Required work: Write out exactly the lines below that run from the one containing "orange toothbrush: 7 -> 2" through the one containing "yellow pyramid: 4 -> 0", both included, with no other lines.

Input for this task:
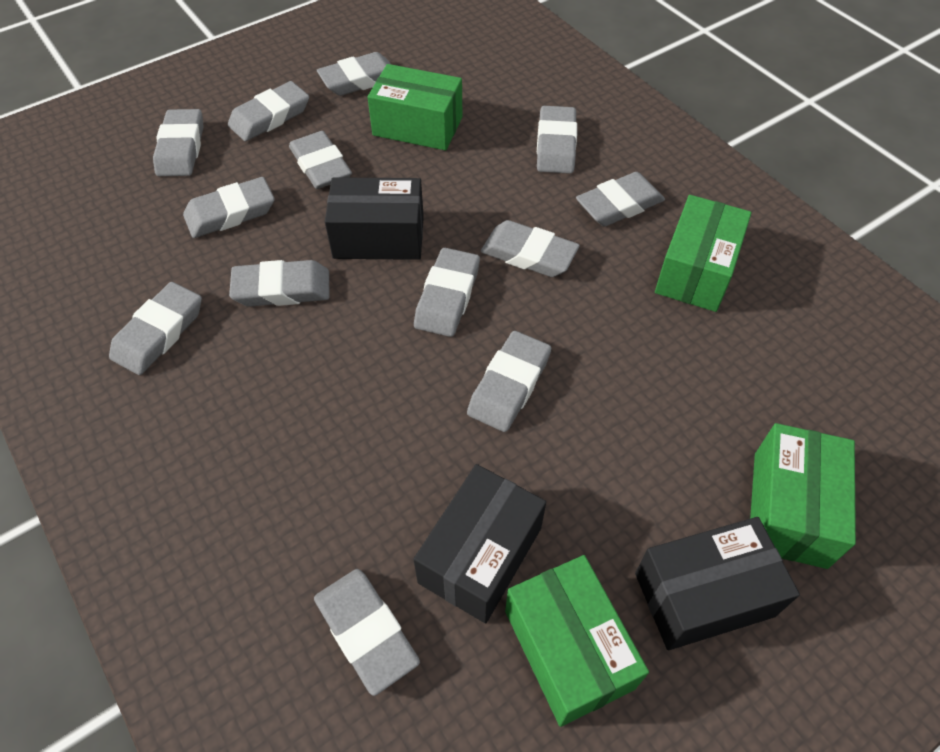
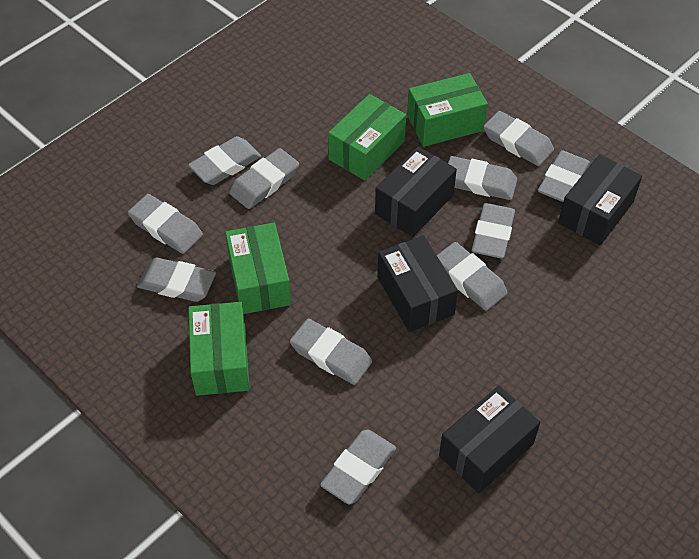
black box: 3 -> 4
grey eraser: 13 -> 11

--

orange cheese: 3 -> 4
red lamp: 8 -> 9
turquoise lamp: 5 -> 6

--

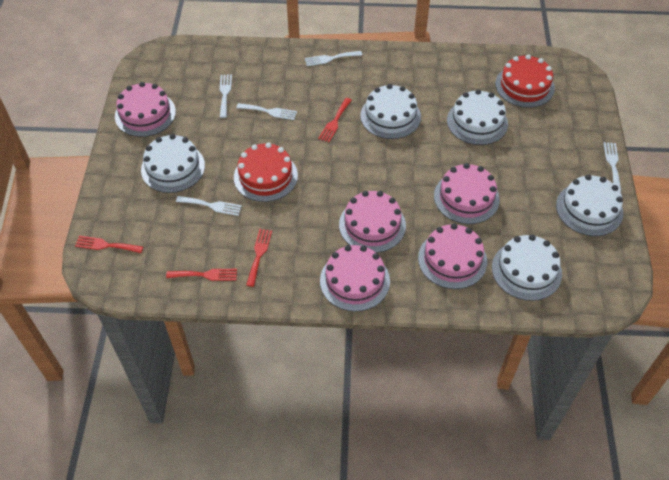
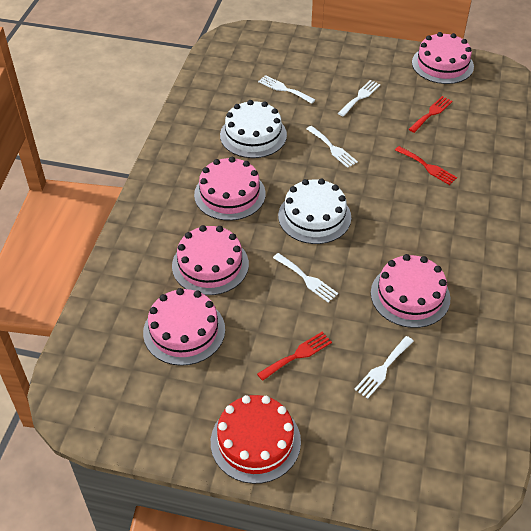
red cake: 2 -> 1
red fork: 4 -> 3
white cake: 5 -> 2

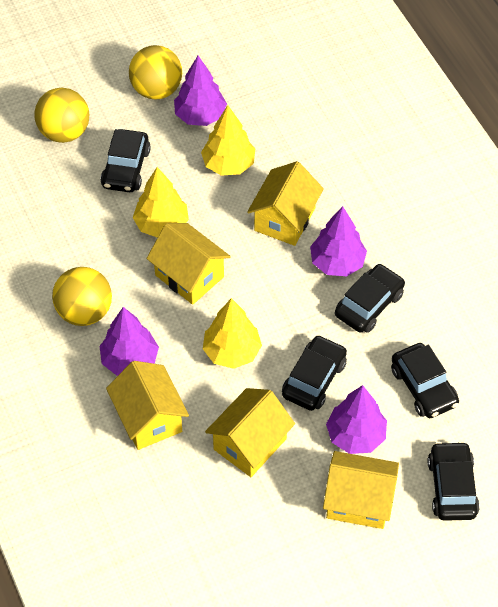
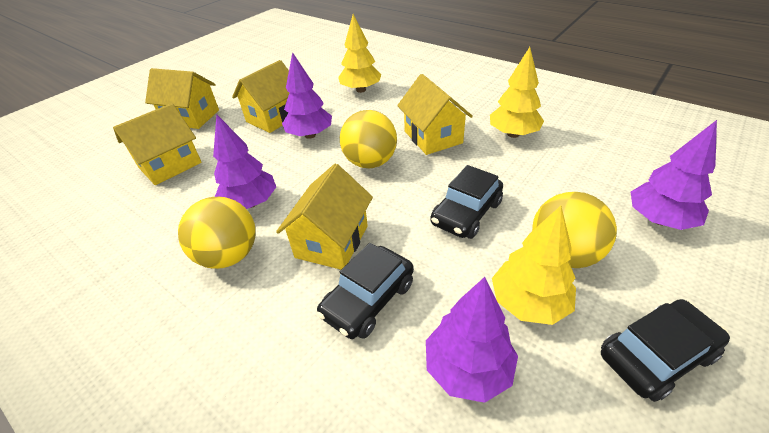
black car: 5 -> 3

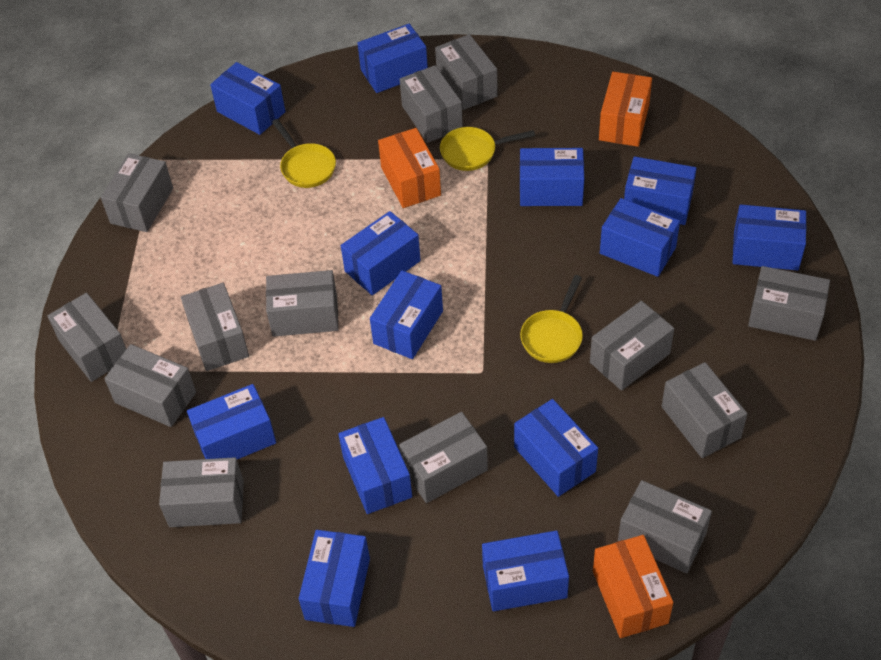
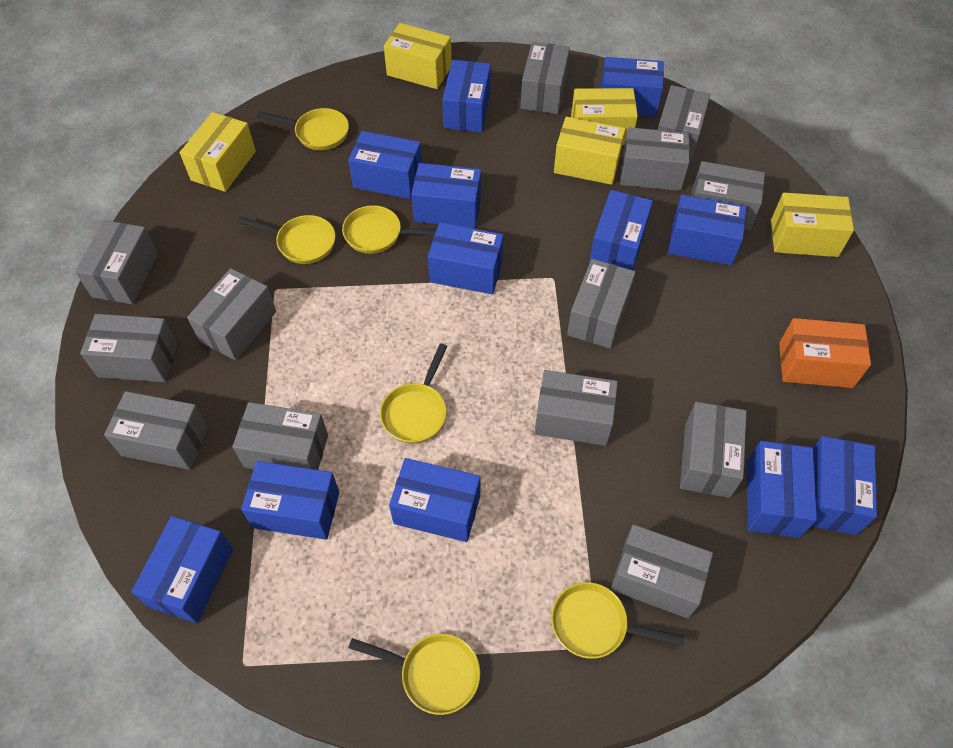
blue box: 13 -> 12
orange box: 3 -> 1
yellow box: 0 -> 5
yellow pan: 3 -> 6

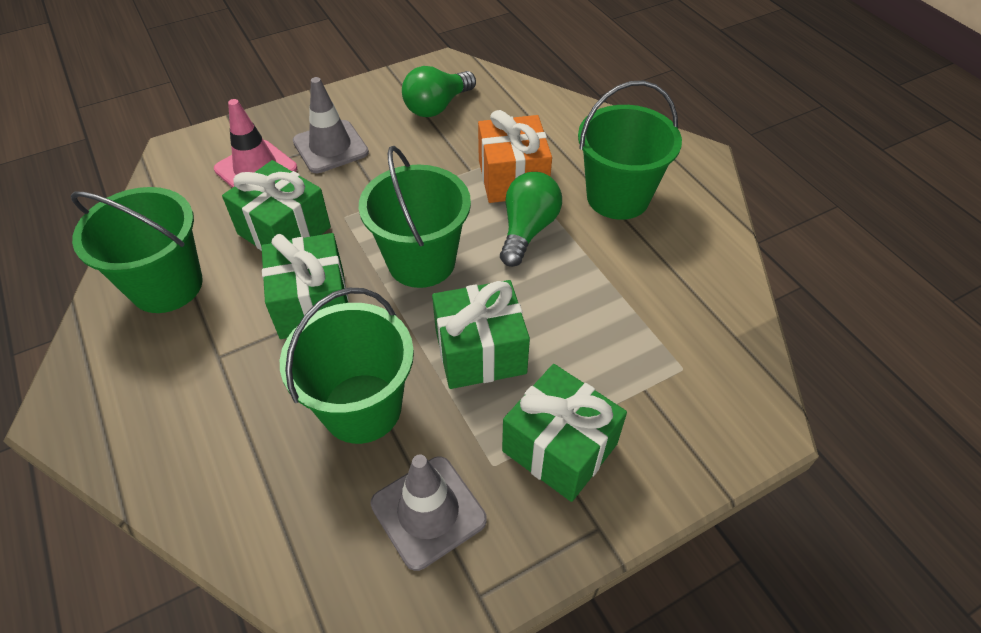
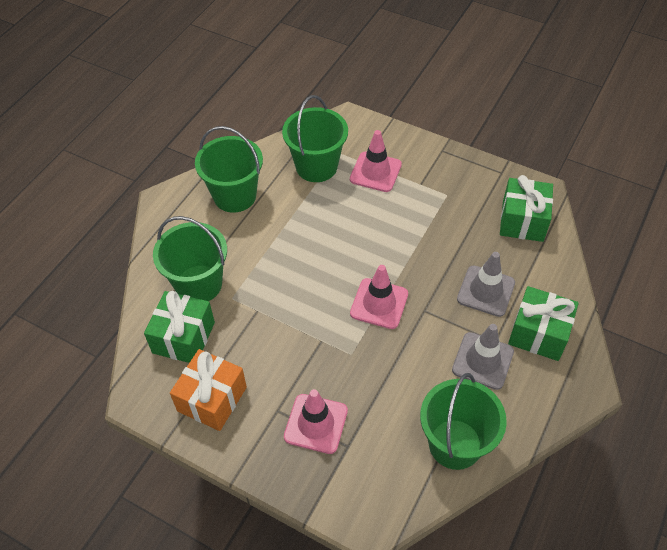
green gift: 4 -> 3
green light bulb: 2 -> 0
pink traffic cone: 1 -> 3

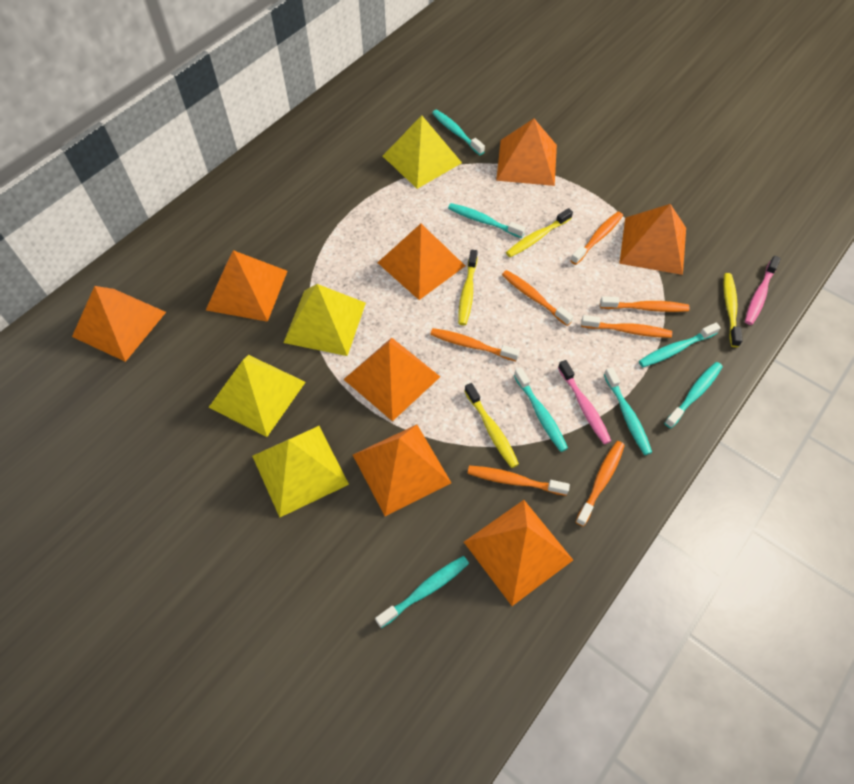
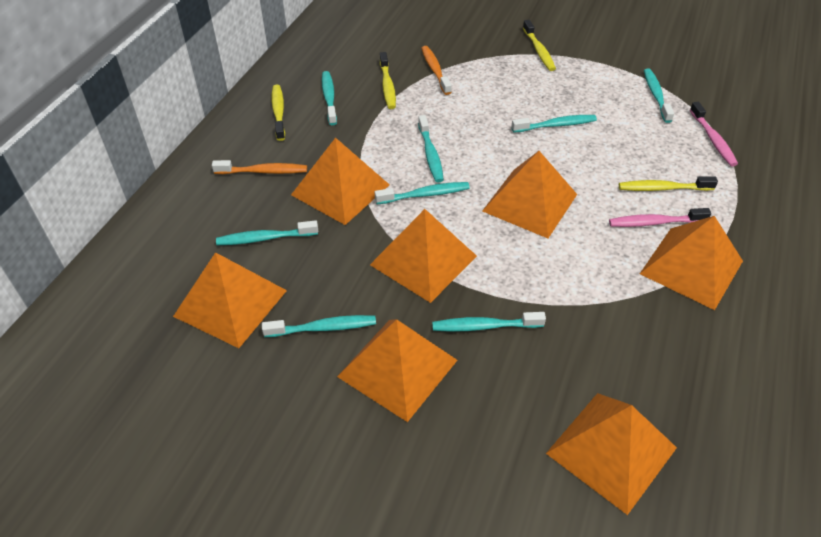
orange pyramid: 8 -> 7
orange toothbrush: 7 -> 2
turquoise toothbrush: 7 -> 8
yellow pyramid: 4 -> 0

Solution below:
orange toothbrush: 7 -> 2
turquoise toothbrush: 7 -> 8
yellow pyramid: 4 -> 0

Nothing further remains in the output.